**Problem statement**
Repeat the listing exactly. Do not carry over any pictures.

**Material supplied**
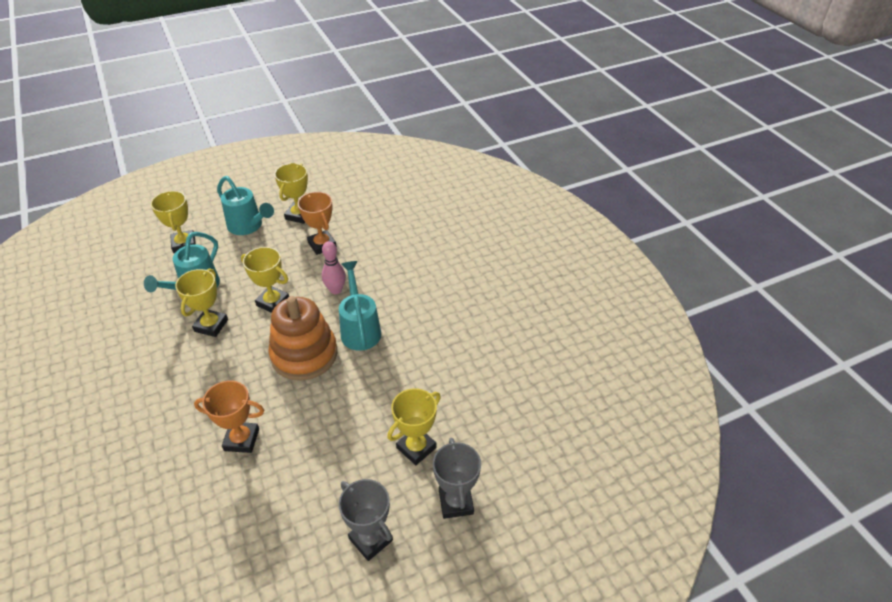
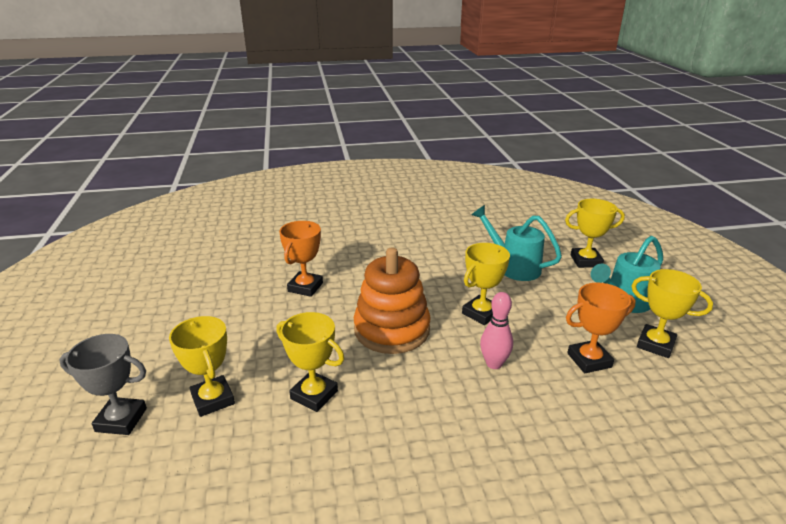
camera: 105 degrees right, 15 degrees down
(211, 325) = (455, 275): yellow trophy -> yellow trophy (314, 395)
(360, 329) = (416, 377): turquoise watering can -> none
(370, 539) = (143, 351): grey trophy -> none

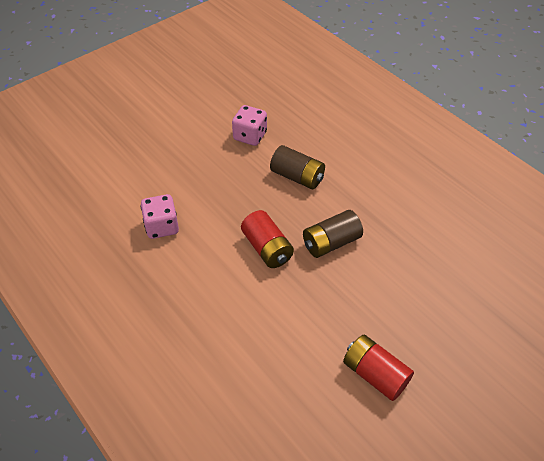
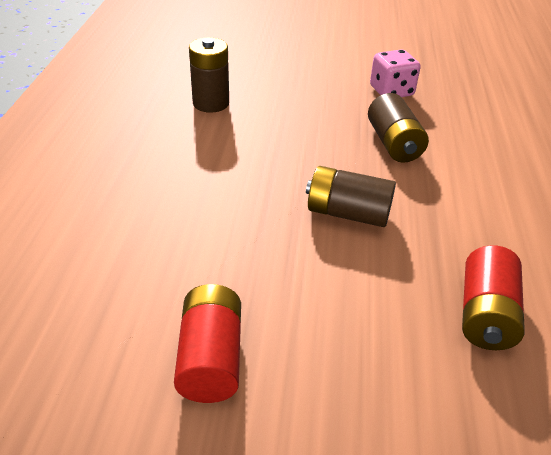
camera: 45 degrees right, 10 degrees down
(162, 226) = (211, 103): pink dice -> brown battery
(267, 248) = (275, 174): red battery -> red battery (485, 314)

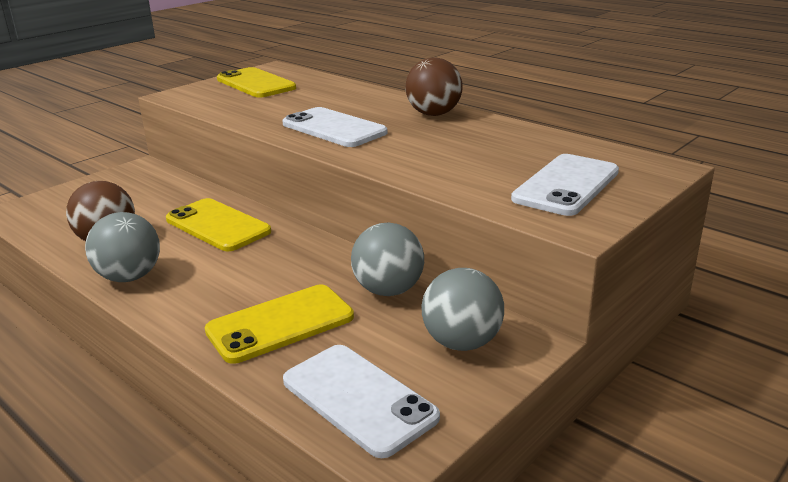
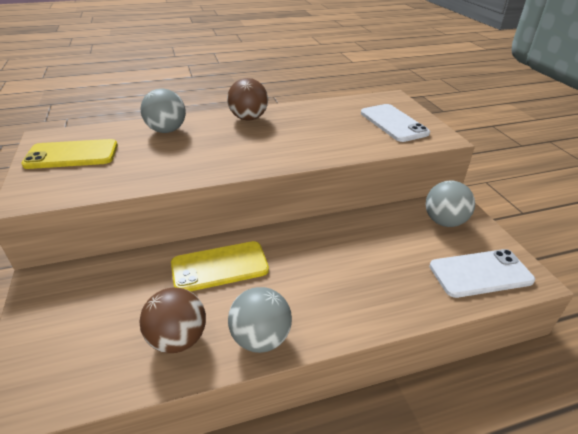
camera: 60 degrees left, 10 degrees up
(280, 324) = (386, 278): yellow phone -> none
(334, 128) = (226, 154): white phone -> none
(388, 290) = (376, 225): grey ball -> grey ball (167, 130)

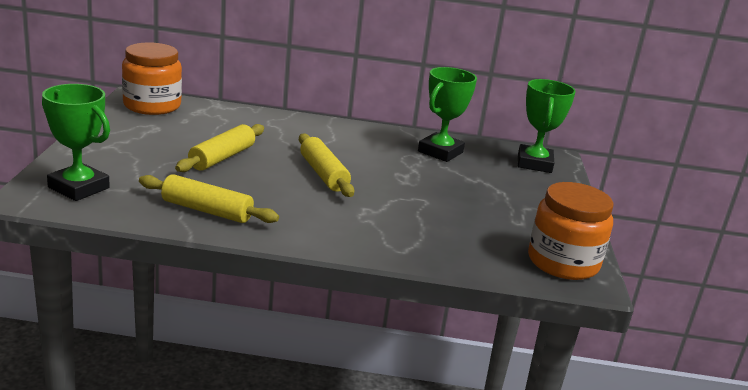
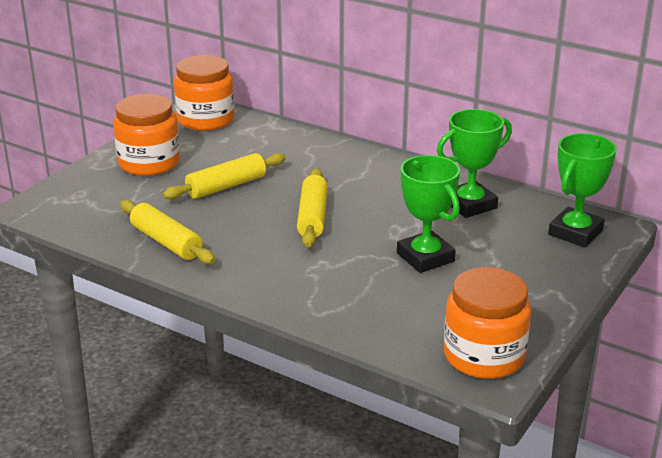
camera: 30 degrees right, 5 degrees up
(78, 188) = (74, 204): green trophy -> green trophy (425, 257)
(127, 145) = (149, 163): none -> orange jar

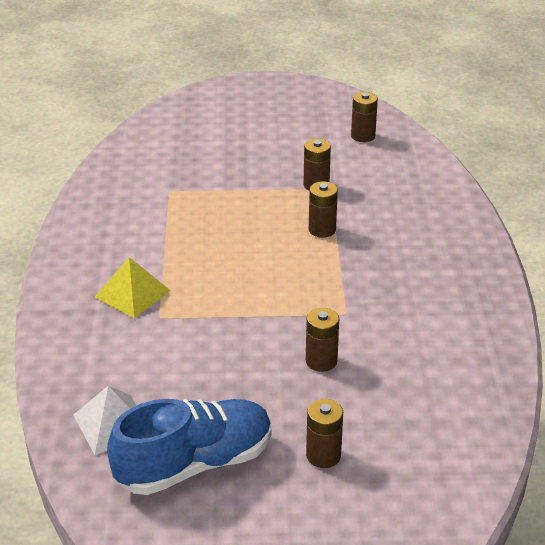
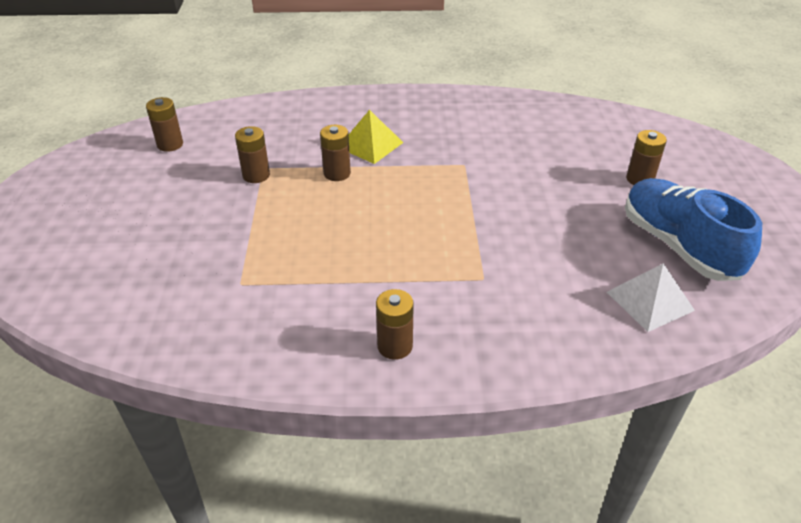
camera: 90 degrees left, 5 degrees up
(132, 293) = (446, 301): yellow pyramid -> yellow pyramid (370, 145)
(321, 361) = (530, 178): brown battery -> brown battery (395, 346)

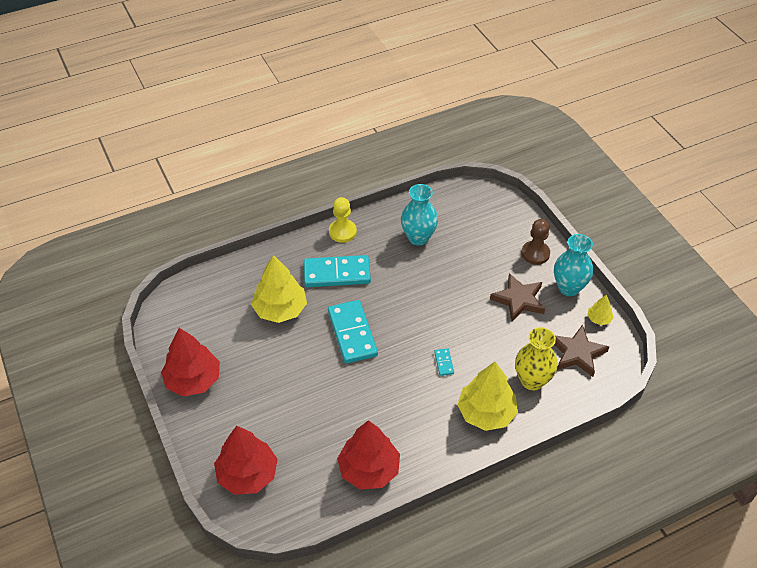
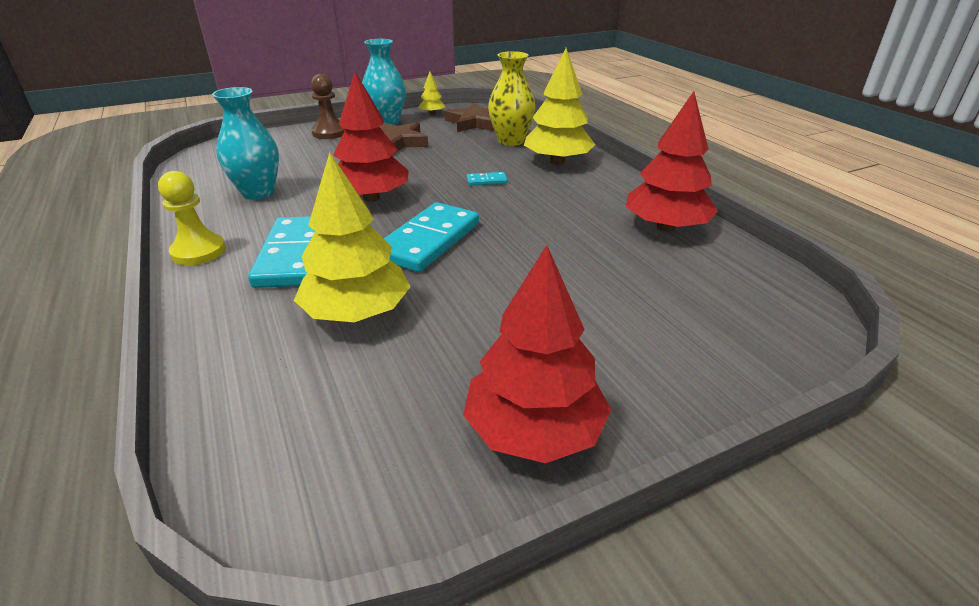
camera: 90 degrees left, 15 degrees down
(247, 474) = (732, 334): red tree -> red tree (371, 198)
(352, 333) = (429, 241): turquoise domino -> turquoise domino turned 45 degrees counterclockwise

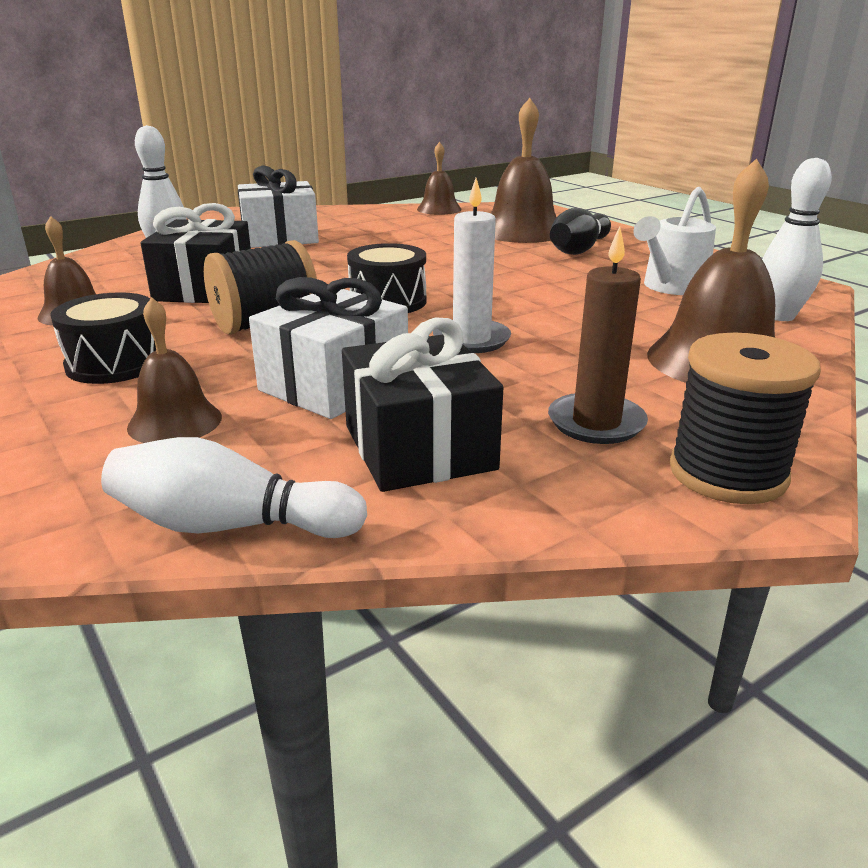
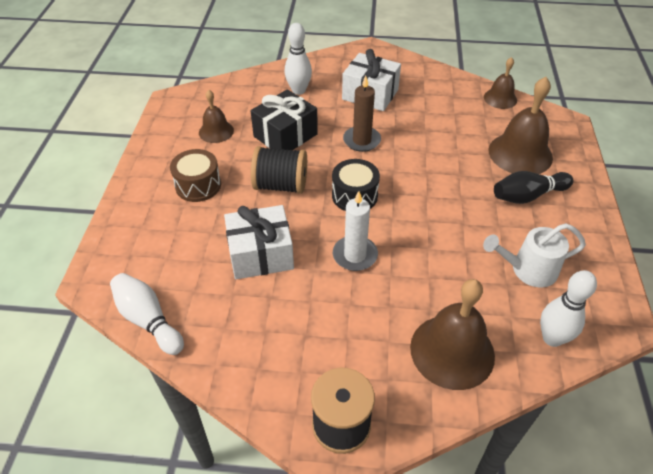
camera: 40 degrees right, 20 degrees up
(115, 363) = (198, 185): black drum -> brown drum
(175, 422) = (183, 243): brown bell -> none
(419, 447) = (247, 320): black gift -> none
(596, 423) = (332, 355): brown candle -> brown candle (361, 140)

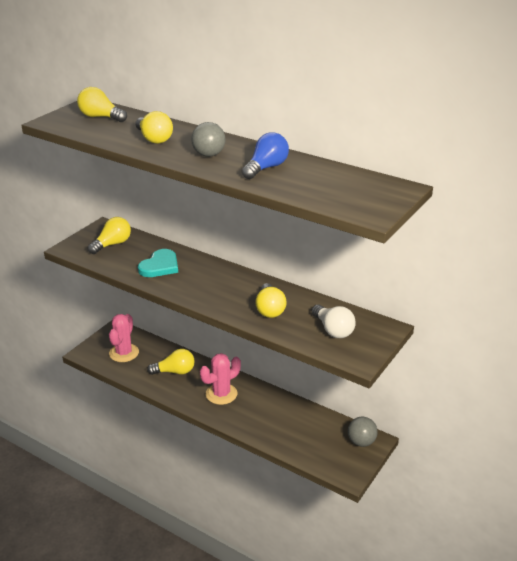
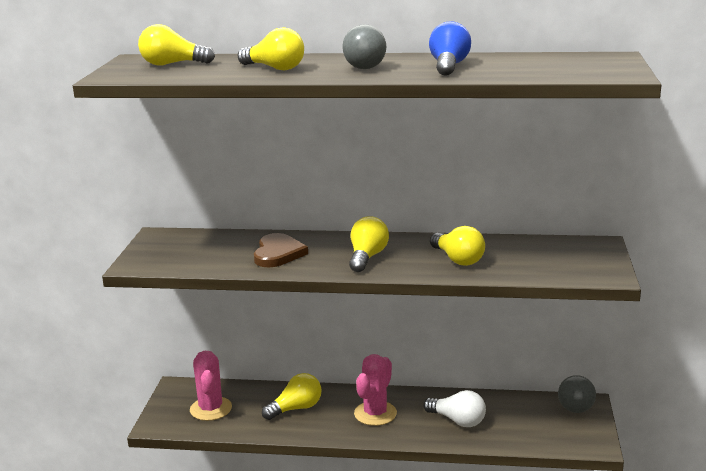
camera: 25 degrees left, 10 degrees down
(112, 244) = (190, 248): yellow light bulb -> yellow light bulb (367, 257)
(160, 266) = (278, 253): turquoise heart -> brown heart
(333, 330) = (548, 259): white light bulb -> white light bulb (458, 421)

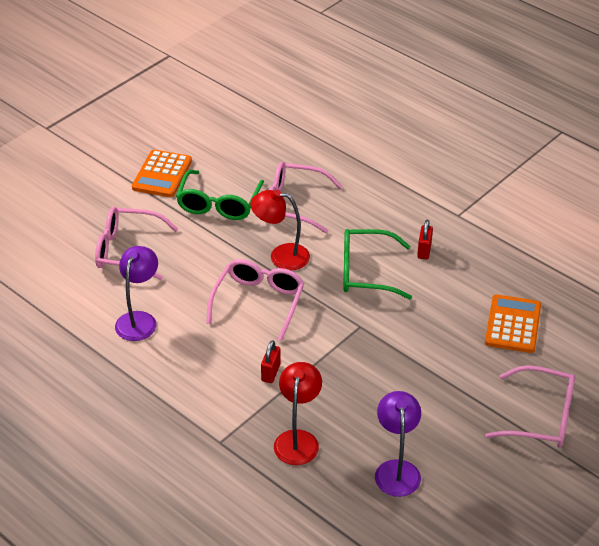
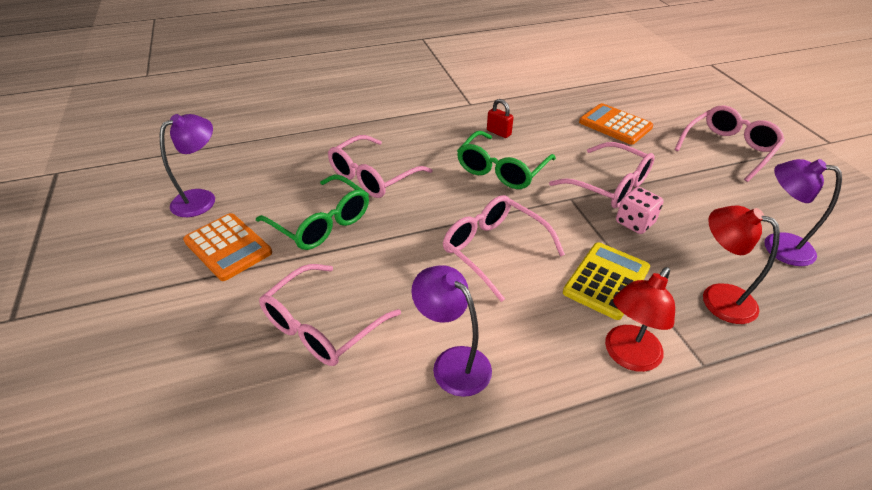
camera: 60 degrees left, 0 degrees up
(198, 135) = (202, 199): none -> purple lamp
(271, 373) = (606, 280): red padlock -> yellow calculator
(281, 256) = (438, 210): red lamp -> red lamp (627, 356)
(357, 373) = (635, 222): none -> pink dice
(400, 345) = (610, 186): none -> pink glasses

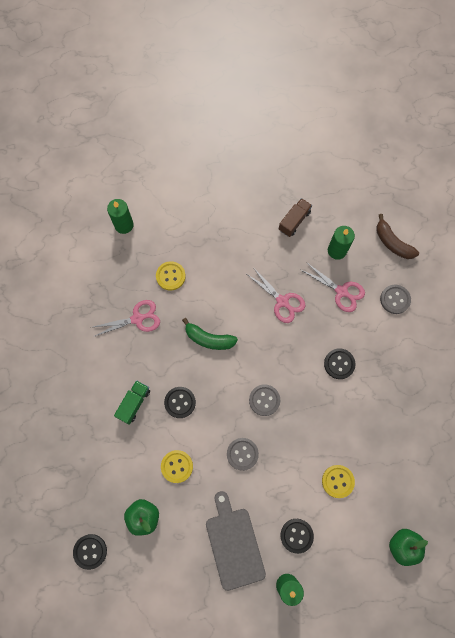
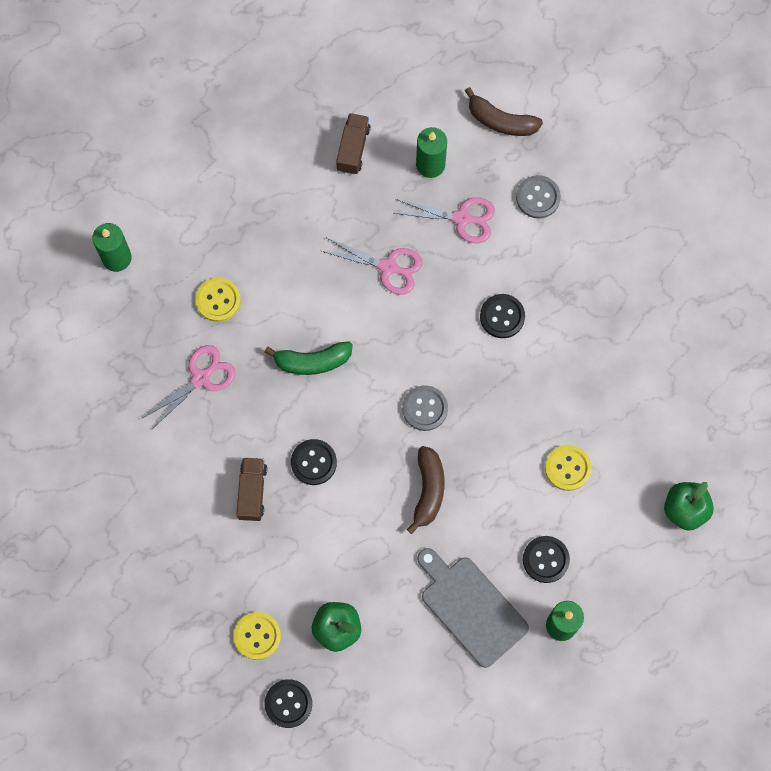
camera: 25 degrees left, 0 degrees up
(134, 403) = (252, 492): green truck -> brown truck
(177, 466) = (349, 546): yellow button -> yellow button (257, 636)
(242, 454) = (428, 490): grey button -> brown banana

**Finished task**
camera: 105 degrees right, 15 degrees down
(211, 325) = (455, 275): yellow trophy -> yellow trophy (314, 395)
(360, 329) = (416, 377): turquoise watering can -> none
(370, 539) = (143, 351): grey trophy -> none

camera: 45 degrees right, 10 degrees down
(162, 226) = (211, 103): pink dice -> brown battery
(267, 248) = (275, 174): red battery -> red battery (485, 314)

camera: 60 degrees left, 10 degrees up
(280, 324) = (386, 278): yellow phone -> none
(334, 128) = (226, 154): white phone -> none
(388, 290) = (376, 225): grey ball -> grey ball (167, 130)

camera: 30 degrees right, 5 degrees up
(78, 188) = (74, 204): green trophy -> green trophy (425, 257)
(127, 145) = (149, 163): none -> orange jar

camera: 90 degrees left, 5 degrees up
(132, 293) = (446, 301): yellow pyramid -> yellow pyramid (370, 145)
(321, 361) = (530, 178): brown battery -> brown battery (395, 346)

camera: 90 degrees left, 15 degrees down
(247, 474) = (732, 334): red tree -> red tree (371, 198)
(352, 333) = (429, 241): turquoise domino -> turquoise domino turned 45 degrees counterclockwise

camera: 40 degrees right, 20 degrees up
(115, 363) = (198, 185): black drum -> brown drum
(175, 422) = (183, 243): brown bell -> none
(419, 447) = (247, 320): black gift -> none
(596, 423) = (332, 355): brown candle -> brown candle (361, 140)

camera: 25 degrees left, 10 degrees down
(112, 244) = (190, 248): yellow light bulb -> yellow light bulb (367, 257)
(160, 266) = (278, 253): turquoise heart -> brown heart
(333, 330) = (548, 259): white light bulb -> white light bulb (458, 421)

camera: 60 degrees left, 0 degrees up
(198, 135) = (202, 199): none -> purple lamp
(271, 373) = (606, 280): red padlock -> yellow calculator
(281, 256) = (438, 210): red lamp -> red lamp (627, 356)
(357, 373) = (635, 222): none -> pink dice
(400, 345) = (610, 186): none -> pink glasses

camera: 25 degrees left, 0 degrees up
(134, 403) = (252, 492): green truck -> brown truck
(177, 466) = (349, 546): yellow button -> yellow button (257, 636)
(242, 454) = (428, 490): grey button -> brown banana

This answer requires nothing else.